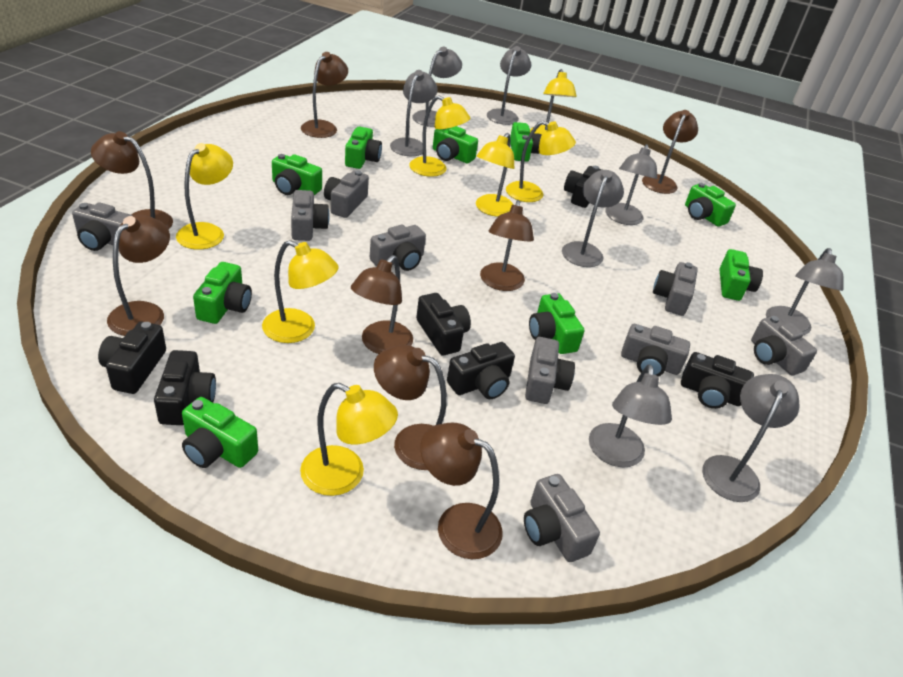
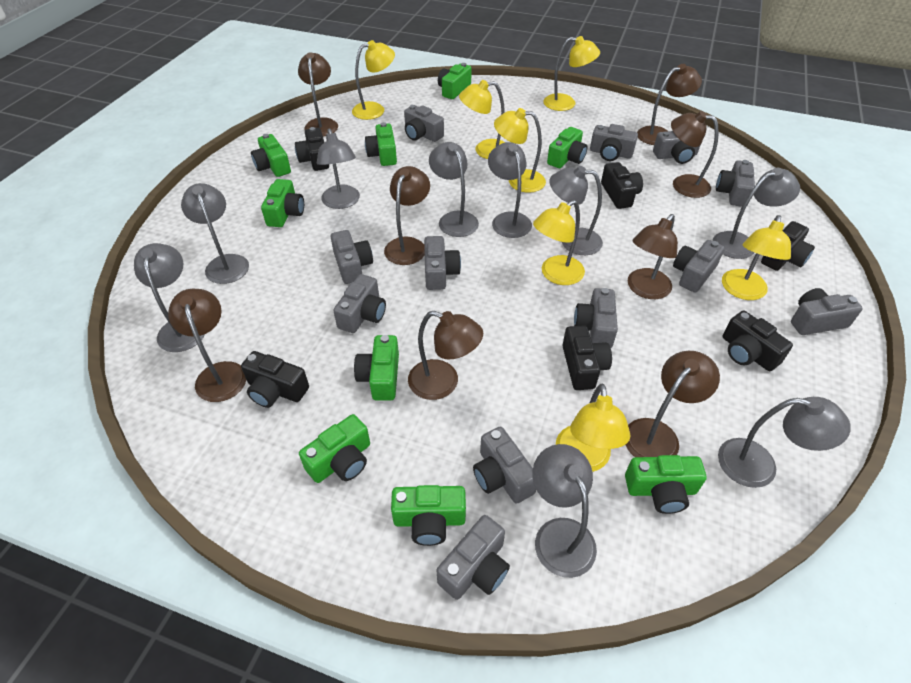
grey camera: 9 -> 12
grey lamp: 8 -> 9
---
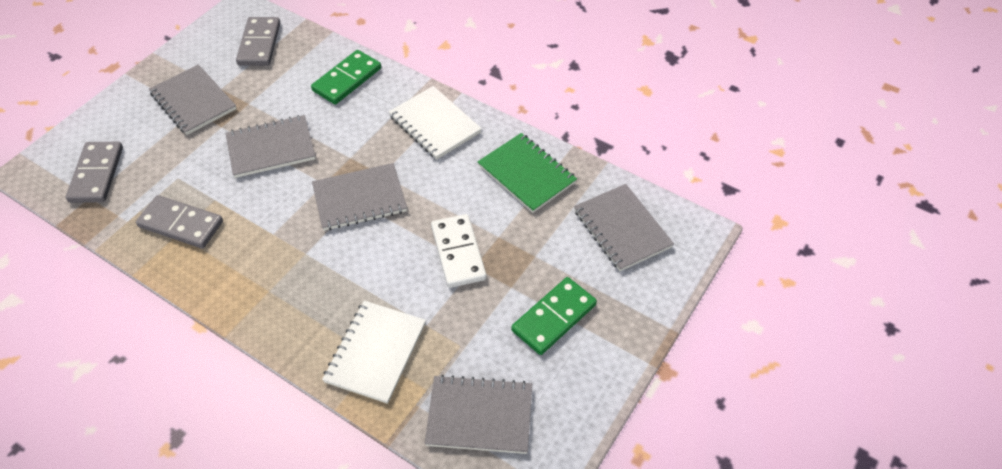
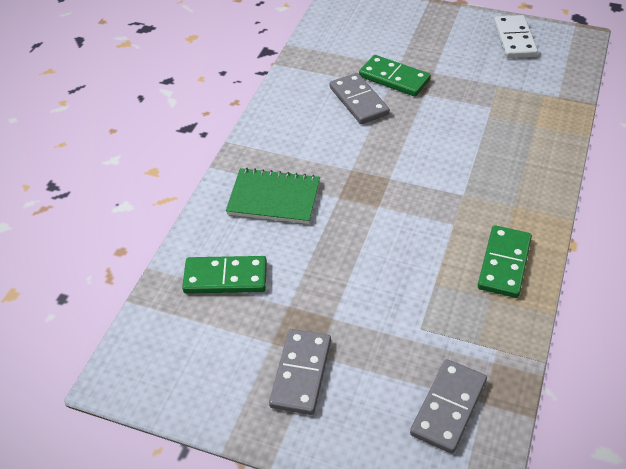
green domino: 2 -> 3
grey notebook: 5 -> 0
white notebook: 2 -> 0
==
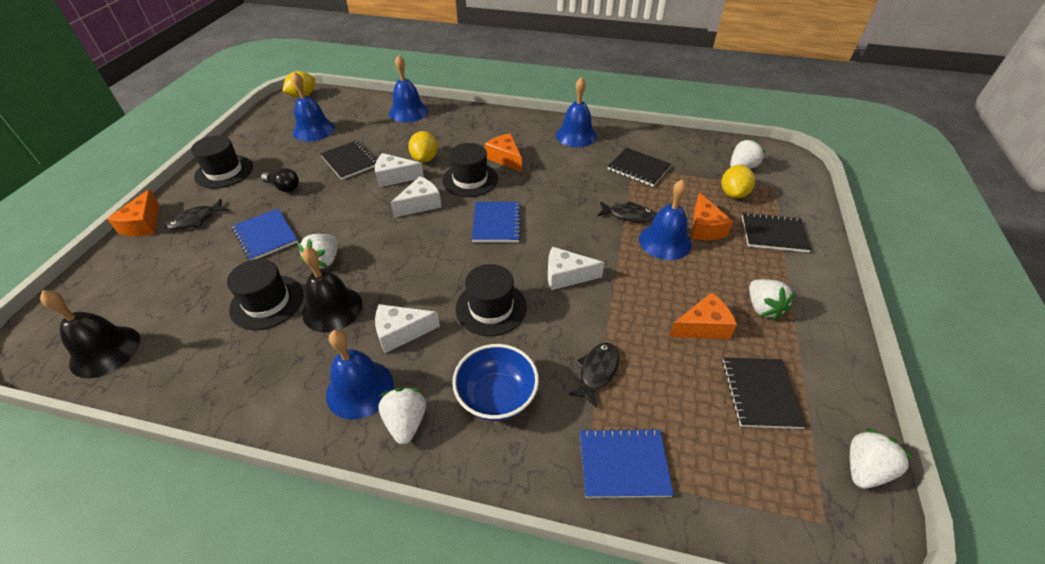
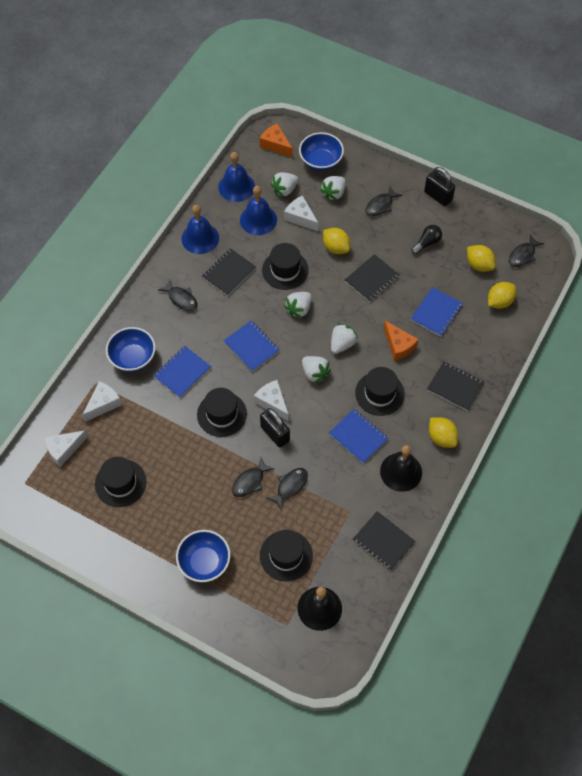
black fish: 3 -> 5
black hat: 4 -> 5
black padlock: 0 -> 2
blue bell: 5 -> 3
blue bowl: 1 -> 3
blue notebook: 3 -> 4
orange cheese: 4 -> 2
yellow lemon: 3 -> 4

[Task directions] The entries above hold the needed span. Transcribe exactly the lines from the one with "blue bowl: 1 -> 3" to the one with "yellow lemon: 3 -> 4", both included.

[Answer to the problem]
blue bowl: 1 -> 3
blue notebook: 3 -> 4
orange cheese: 4 -> 2
yellow lemon: 3 -> 4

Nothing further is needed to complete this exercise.